• EXTRACTED ENTRIES
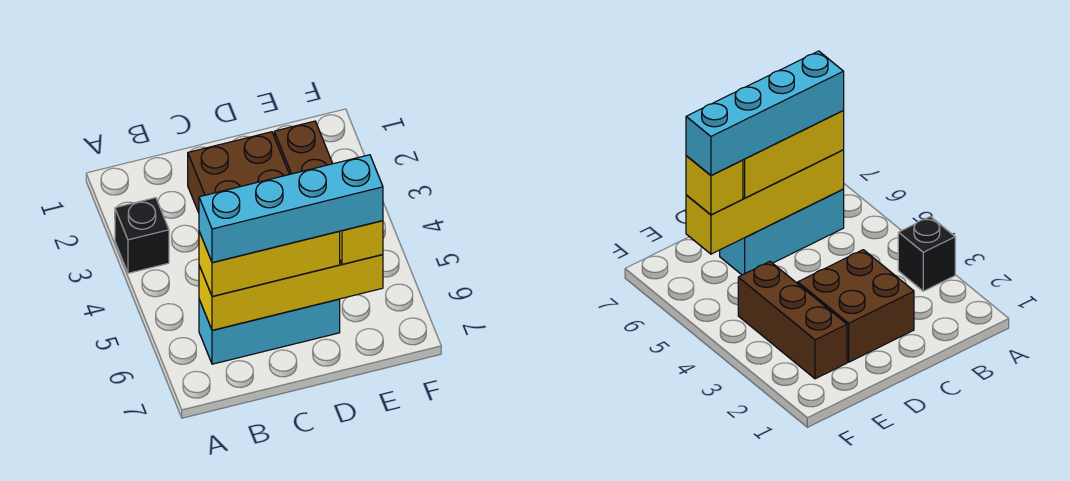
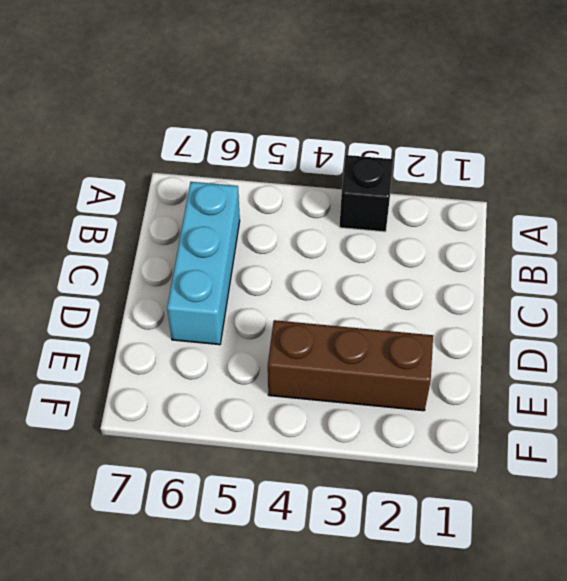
none -> brown 2x2 brick [188,132,289,213]
none -> yellow 1x4 brick [199,255,383,330]

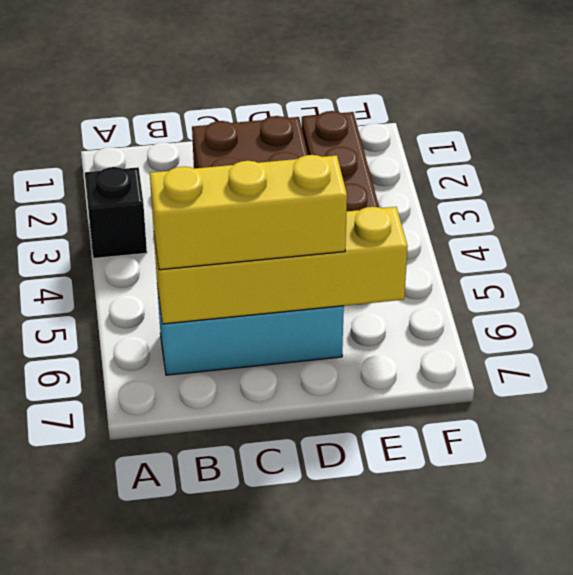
none -> yellow 1x1 brick [339,221,383,264]
none -> cyan 1x4 brick [199,155,383,263]

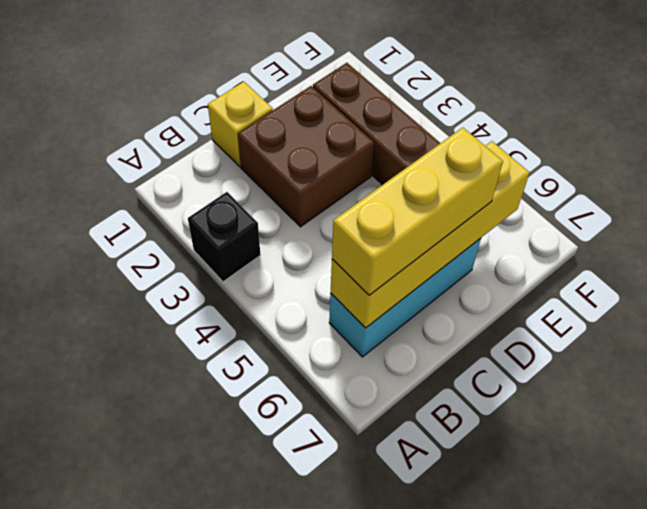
yellow 1x1 brick [208,82,273,167] -> yellow 1x1 brick moved to [339,221,383,264]
none -> cyan 1x4 brick [199,155,383,263]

• THE PROBLEM
Without including any pictures, please restate all the records exactly.

• OUTPUT
none -> brown 2x2 brick [188,132,289,213]
none -> yellow 1x4 brick [199,255,383,330]

none -> yellow 1x1 brick [339,221,383,264]
none -> cyan 1x4 brick [199,155,383,263]

yellow 1x1 brick [208,82,273,167] -> yellow 1x1 brick moved to [339,221,383,264]
none -> cyan 1x4 brick [199,155,383,263]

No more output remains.